Instructions for the task.
I'd like the entries repeated exactly, pictures omitted.
-- Recorded information follows --
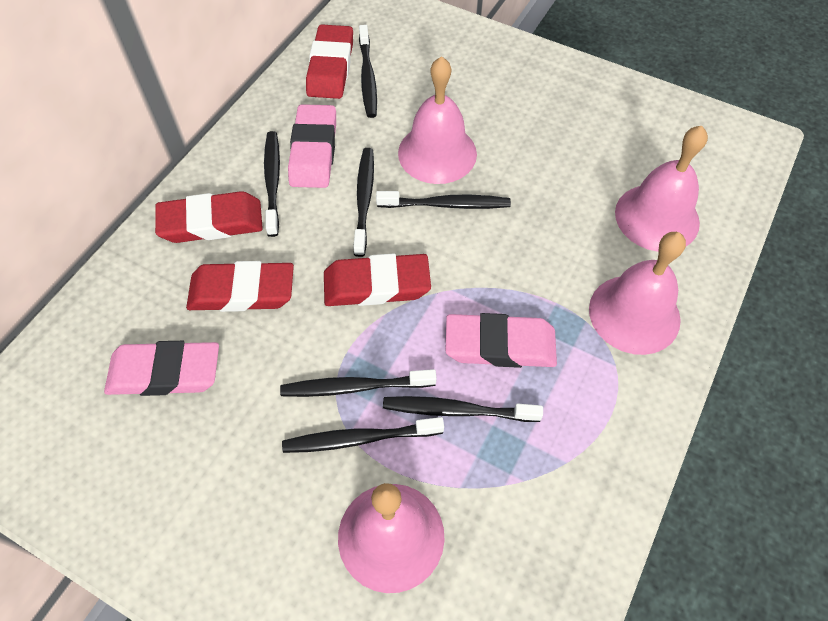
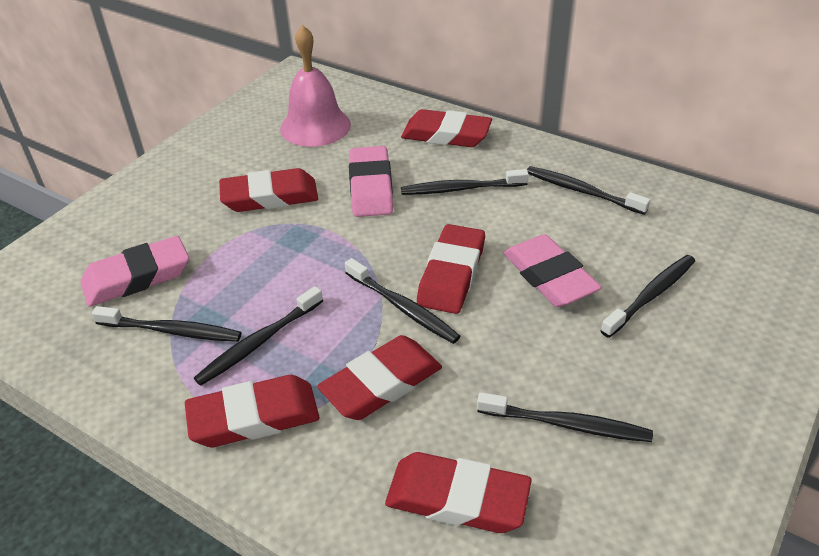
pink bell: 4 -> 1
red eraser: 4 -> 6

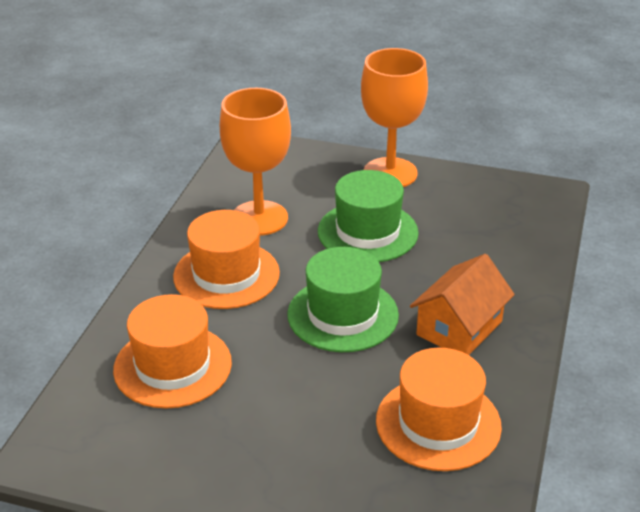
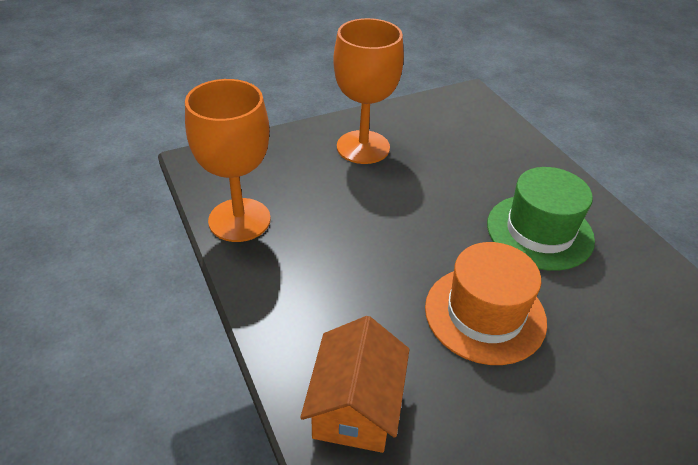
green hat: 2 -> 1
orange hat: 3 -> 1

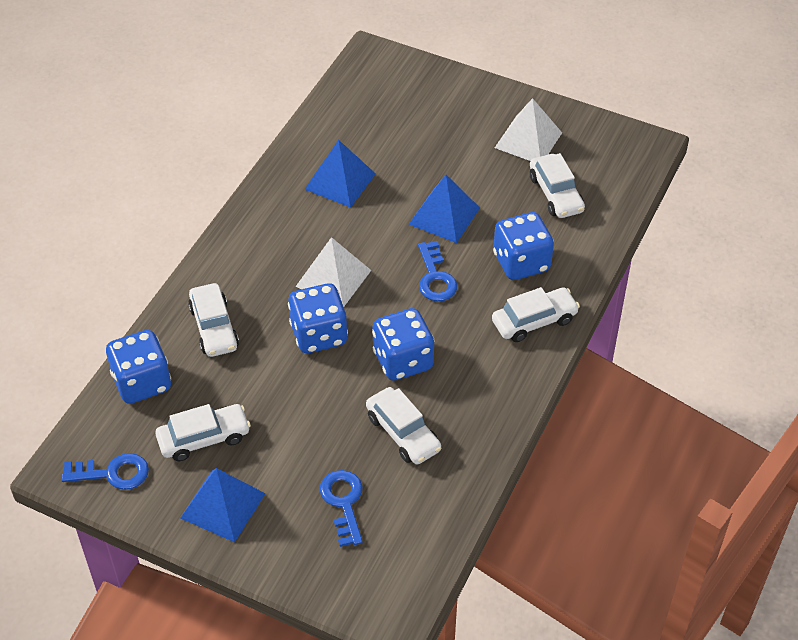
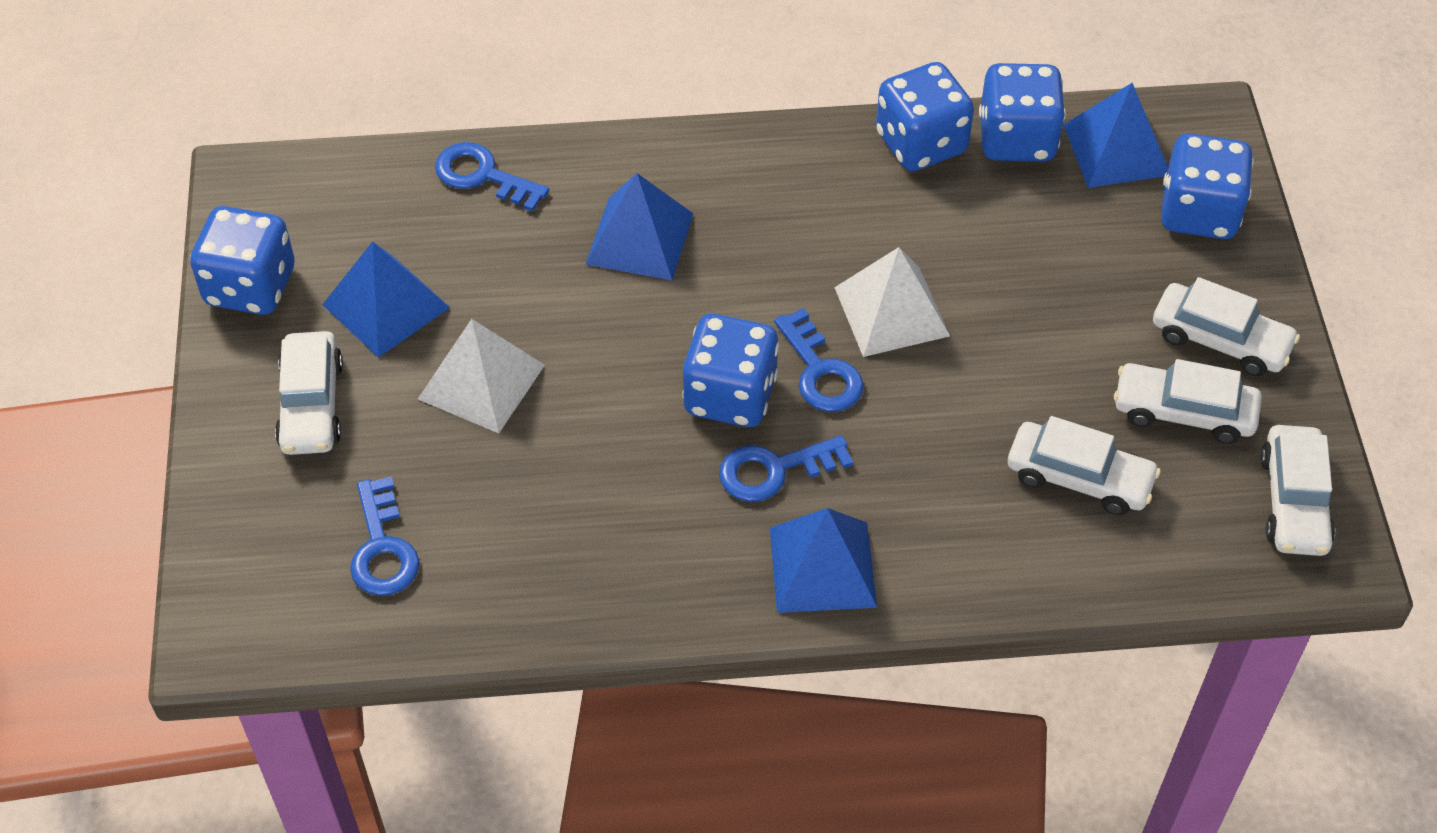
blue dice: 4 -> 5
blue key: 3 -> 4
blue pyramid: 3 -> 4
-- Recorded information concluded --
Solved problem.
pink bell: 4 -> 1
red eraser: 4 -> 6

green hat: 2 -> 1
orange hat: 3 -> 1

blue dice: 4 -> 5
blue key: 3 -> 4
blue pyramid: 3 -> 4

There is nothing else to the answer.